> Records supplied:

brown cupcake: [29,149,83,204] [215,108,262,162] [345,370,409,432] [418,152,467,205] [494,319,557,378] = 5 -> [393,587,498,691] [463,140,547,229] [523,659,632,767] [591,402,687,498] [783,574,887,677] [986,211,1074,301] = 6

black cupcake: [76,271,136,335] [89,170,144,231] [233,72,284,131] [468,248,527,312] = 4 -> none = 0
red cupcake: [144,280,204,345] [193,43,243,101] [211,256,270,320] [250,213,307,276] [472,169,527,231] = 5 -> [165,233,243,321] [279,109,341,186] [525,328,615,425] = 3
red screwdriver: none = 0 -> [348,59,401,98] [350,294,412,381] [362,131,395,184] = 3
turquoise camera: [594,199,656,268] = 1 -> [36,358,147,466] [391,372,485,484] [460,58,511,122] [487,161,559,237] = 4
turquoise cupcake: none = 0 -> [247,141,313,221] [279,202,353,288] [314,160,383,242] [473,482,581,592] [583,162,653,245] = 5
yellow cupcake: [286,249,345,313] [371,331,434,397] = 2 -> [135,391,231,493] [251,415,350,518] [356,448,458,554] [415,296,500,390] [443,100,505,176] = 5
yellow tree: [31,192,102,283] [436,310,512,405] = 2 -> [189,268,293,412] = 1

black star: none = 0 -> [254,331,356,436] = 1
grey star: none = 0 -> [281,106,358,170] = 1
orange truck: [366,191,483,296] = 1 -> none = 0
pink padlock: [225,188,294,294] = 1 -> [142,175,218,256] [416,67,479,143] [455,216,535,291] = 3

> Exercise: From the line that holds "black cupcake: [76,271,136,335]" down to the last line of the material, copy every line exactly and add nothing.

> Result for this exercise:
black cupcake: [76,271,136,335] [89,170,144,231] [233,72,284,131] [468,248,527,312] = 4 -> none = 0
red cupcake: [144,280,204,345] [193,43,243,101] [211,256,270,320] [250,213,307,276] [472,169,527,231] = 5 -> [165,233,243,321] [279,109,341,186] [525,328,615,425] = 3
red screwdriver: none = 0 -> [348,59,401,98] [350,294,412,381] [362,131,395,184] = 3
turquoise camera: [594,199,656,268] = 1 -> [36,358,147,466] [391,372,485,484] [460,58,511,122] [487,161,559,237] = 4
turquoise cupcake: none = 0 -> [247,141,313,221] [279,202,353,288] [314,160,383,242] [473,482,581,592] [583,162,653,245] = 5
yellow cupcake: [286,249,345,313] [371,331,434,397] = 2 -> [135,391,231,493] [251,415,350,518] [356,448,458,554] [415,296,500,390] [443,100,505,176] = 5
yellow tree: [31,192,102,283] [436,310,512,405] = 2 -> [189,268,293,412] = 1

black star: none = 0 -> [254,331,356,436] = 1
grey star: none = 0 -> [281,106,358,170] = 1
orange truck: [366,191,483,296] = 1 -> none = 0
pink padlock: [225,188,294,294] = 1 -> [142,175,218,256] [416,67,479,143] [455,216,535,291] = 3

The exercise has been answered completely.